■ What you need to do
Without the images, reproduce every entry exactly.

Object state comparisons:
--- START ---
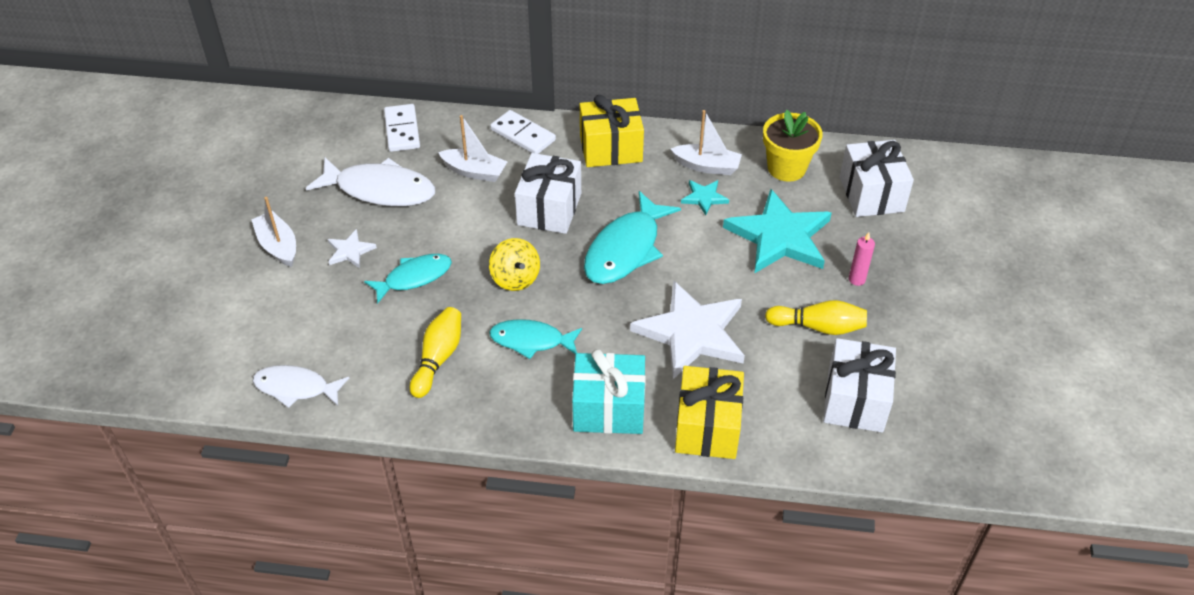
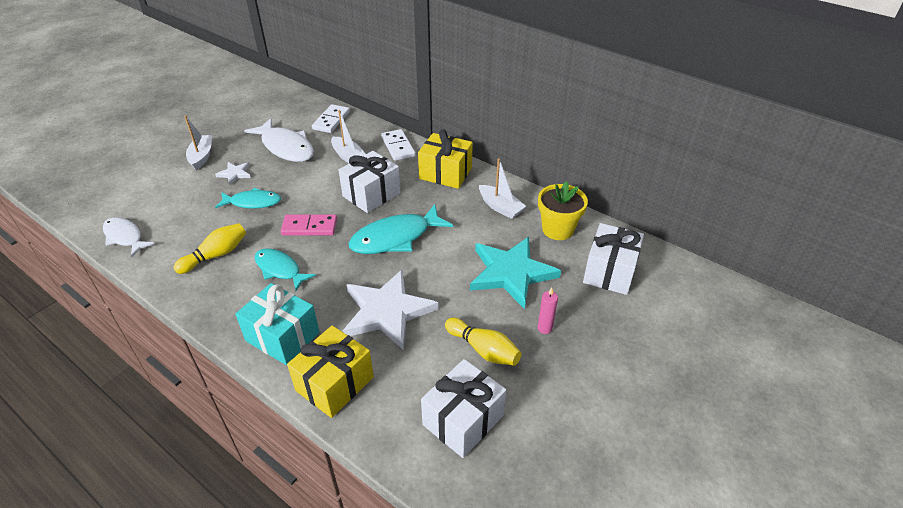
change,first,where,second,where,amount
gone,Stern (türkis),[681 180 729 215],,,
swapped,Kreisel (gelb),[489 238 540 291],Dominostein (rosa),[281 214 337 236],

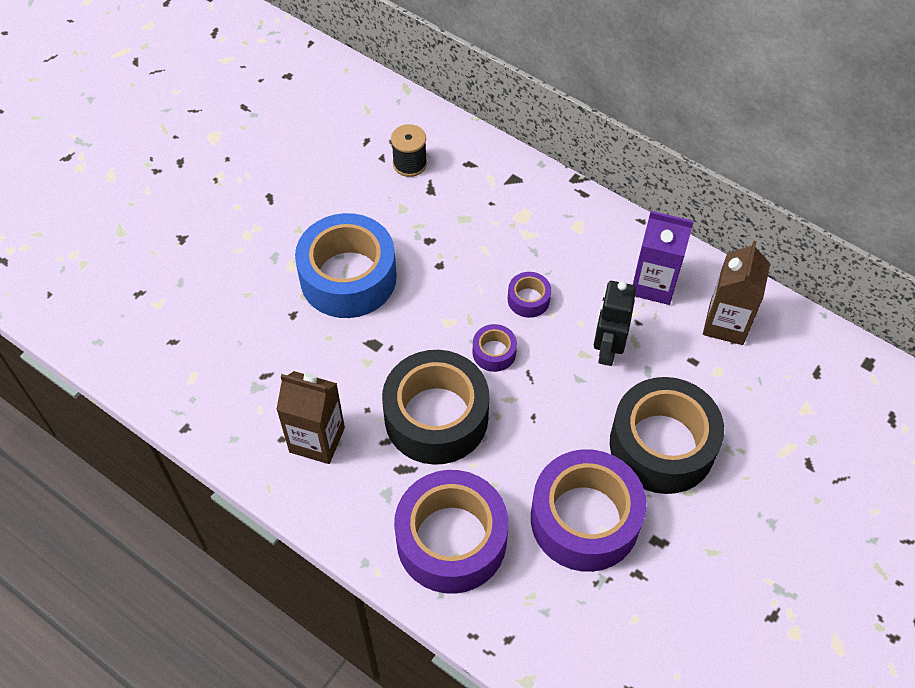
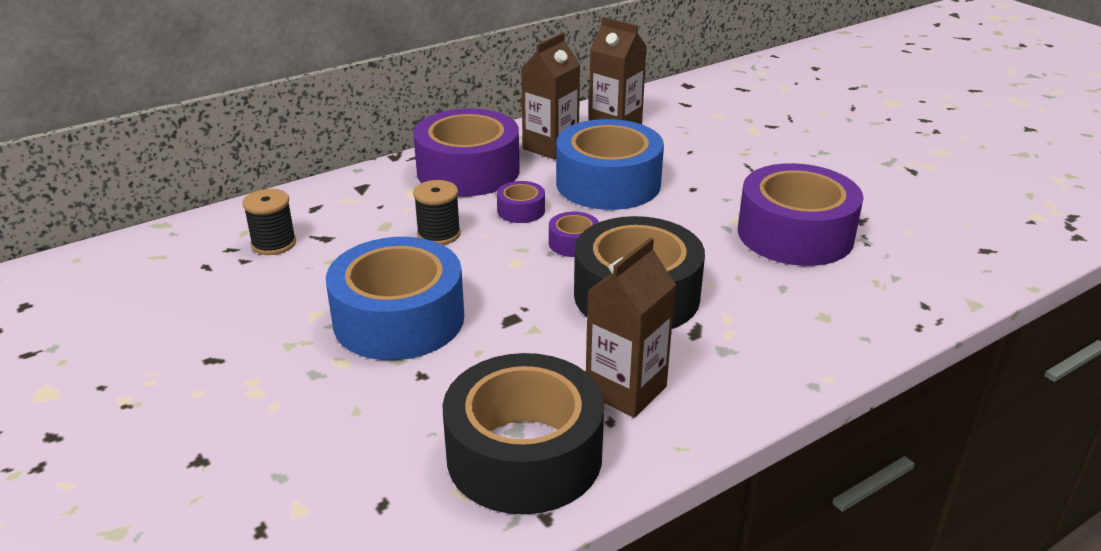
change,first,where,second,where,amount
repainted,Getränkekarton (lila),[633 211 694 305],Getränkekarton (braun),[521 32 580 160],
swapped,Roboter (schwarz),[594 281 636 366],Klebeband (blau),[556 119 664 210],
shifted,Klebeband (schwarz),[610 377 724 494],,[443 353 604 514],
shifted,Klebeband (lila),[394 470 508 594],,[413 109 520 196],
new,,,Garnrolle (schwarz),[413 180 461 245],

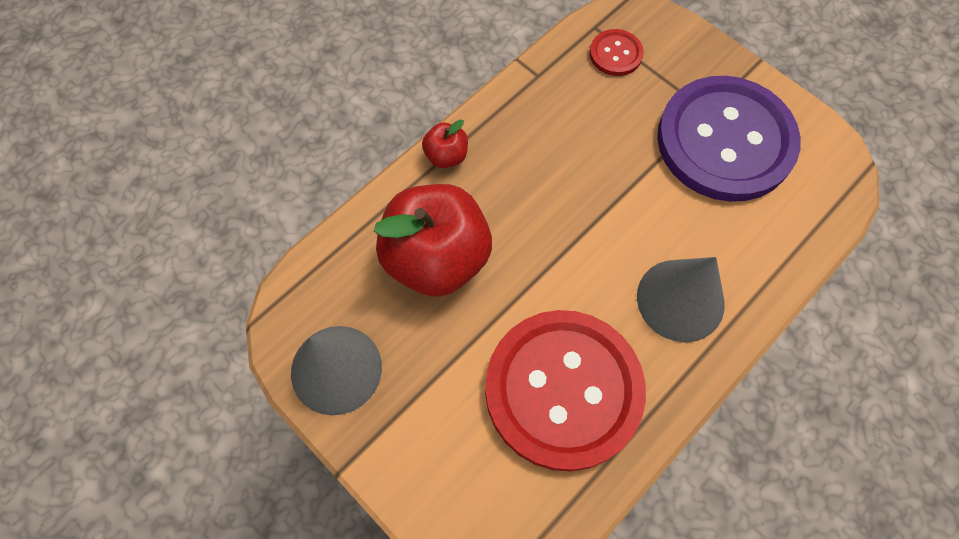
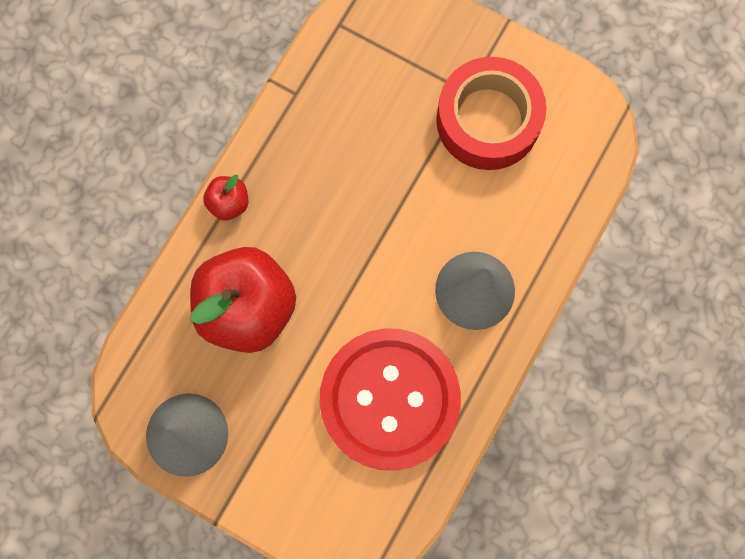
change,first,where,second,where,amount
gone,Knopf (rot),[590 29 644 76],,,
swapped,Knopf (lila),[657 76 801 202],Klebeband (rot),[436 57 546 170],

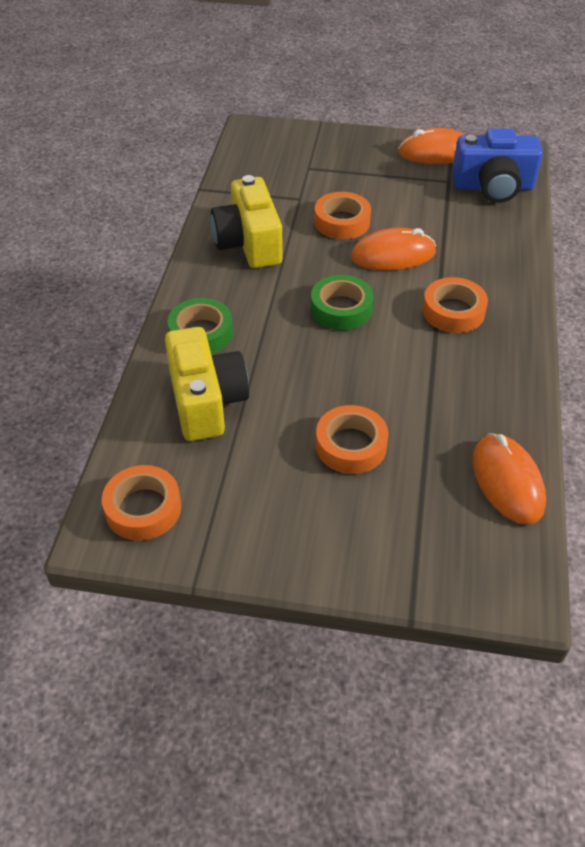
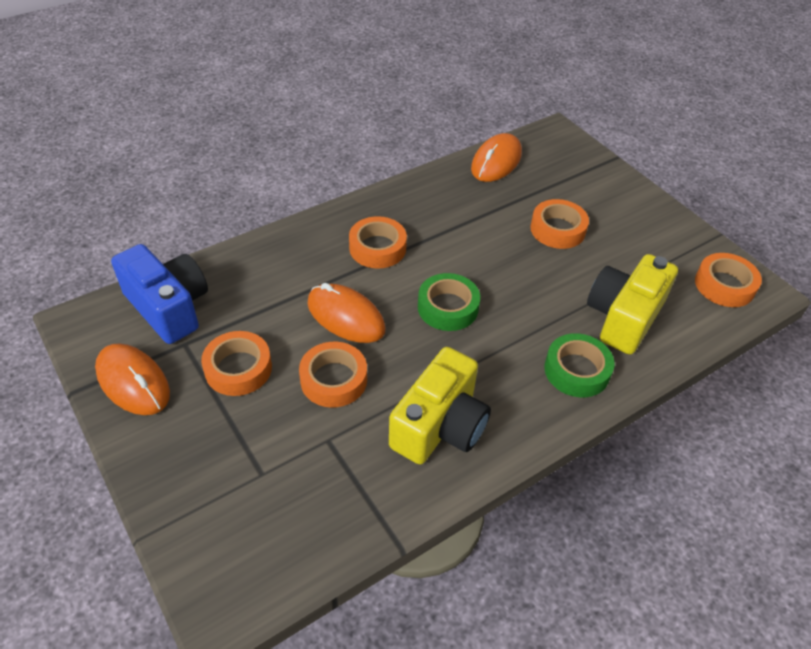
change,first,where,second,where,amount
new,,,Klebeband (orange),[201 331 272 396],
--- END ---
■ Answer space
change,first,where,second,where,amount
gone,Stern (türkis),[681 180 729 215],,,
swapped,Kreisel (gelb),[489 238 540 291],Dominostein (rosa),[281 214 337 236],

change,first,where,second,where,amount
repainted,Getränkekarton (lila),[633 211 694 305],Getränkekarton (braun),[521 32 580 160],
swapped,Roboter (schwarz),[594 281 636 366],Klebeband (blau),[556 119 664 210],
shifted,Klebeband (schwarz),[610 377 724 494],,[443 353 604 514],
shifted,Klebeband (lila),[394 470 508 594],,[413 109 520 196],
new,,,Garnrolle (schwarz),[413 180 461 245],

change,first,where,second,where,amount
gone,Knopf (rot),[590 29 644 76],,,
swapped,Knopf (lila),[657 76 801 202],Klebeband (rot),[436 57 546 170],

change,first,where,second,where,amount
new,,,Klebeband (orange),[201 331 272 396],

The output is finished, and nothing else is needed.